• ACTION ITEM:
One number should be the full reply: how many lines of the material below contain "semicircle".

• TASK MATERIAL:
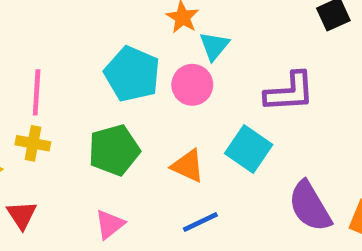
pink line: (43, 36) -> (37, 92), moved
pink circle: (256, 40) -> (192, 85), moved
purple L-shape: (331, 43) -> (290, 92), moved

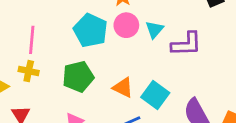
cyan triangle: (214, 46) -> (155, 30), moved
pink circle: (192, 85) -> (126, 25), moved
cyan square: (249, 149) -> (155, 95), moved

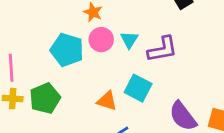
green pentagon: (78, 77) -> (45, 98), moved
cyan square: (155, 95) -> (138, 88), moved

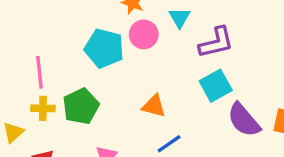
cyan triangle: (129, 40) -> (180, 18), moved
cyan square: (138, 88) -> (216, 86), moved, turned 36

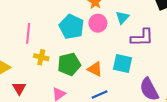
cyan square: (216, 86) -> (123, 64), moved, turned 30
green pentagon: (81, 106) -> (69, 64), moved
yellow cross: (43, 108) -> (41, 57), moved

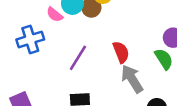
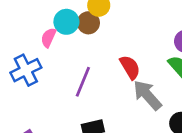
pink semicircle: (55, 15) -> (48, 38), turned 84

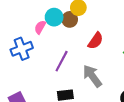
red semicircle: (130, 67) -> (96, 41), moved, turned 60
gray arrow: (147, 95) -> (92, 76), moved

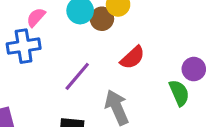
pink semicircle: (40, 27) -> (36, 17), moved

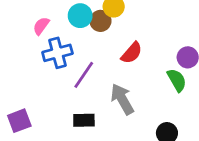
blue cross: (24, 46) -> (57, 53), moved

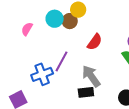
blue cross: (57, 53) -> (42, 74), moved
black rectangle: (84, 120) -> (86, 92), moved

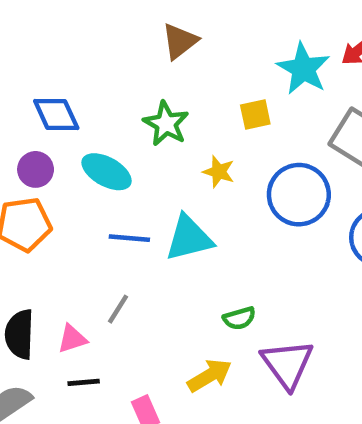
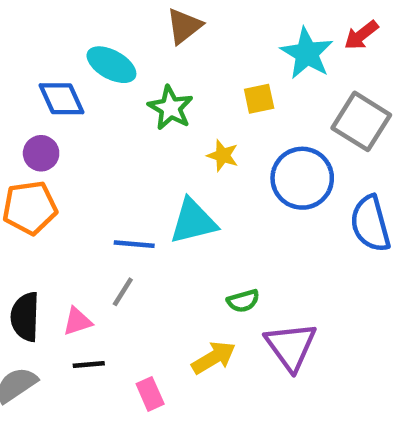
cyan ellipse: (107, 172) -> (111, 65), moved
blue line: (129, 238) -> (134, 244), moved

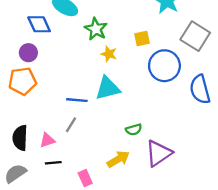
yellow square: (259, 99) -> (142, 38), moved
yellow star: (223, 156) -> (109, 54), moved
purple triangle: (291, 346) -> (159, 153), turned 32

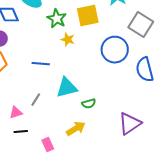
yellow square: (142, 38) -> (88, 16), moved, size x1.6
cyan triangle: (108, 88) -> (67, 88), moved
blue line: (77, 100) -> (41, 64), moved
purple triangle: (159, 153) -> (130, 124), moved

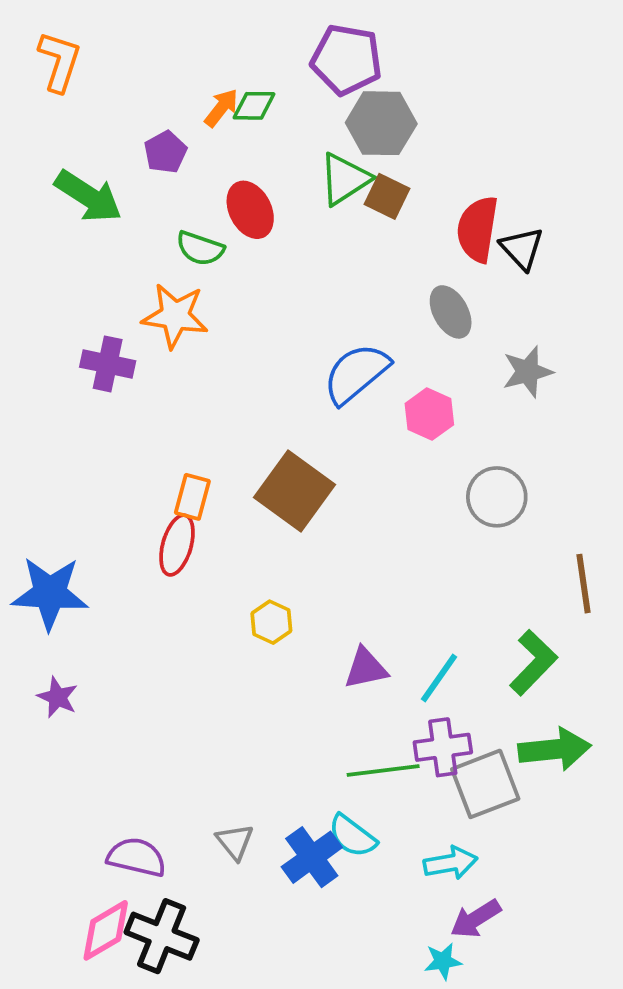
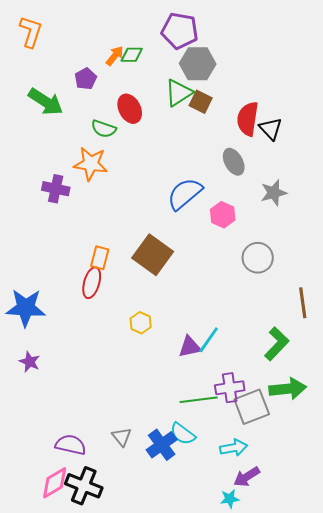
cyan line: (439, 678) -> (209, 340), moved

• REPLY:
3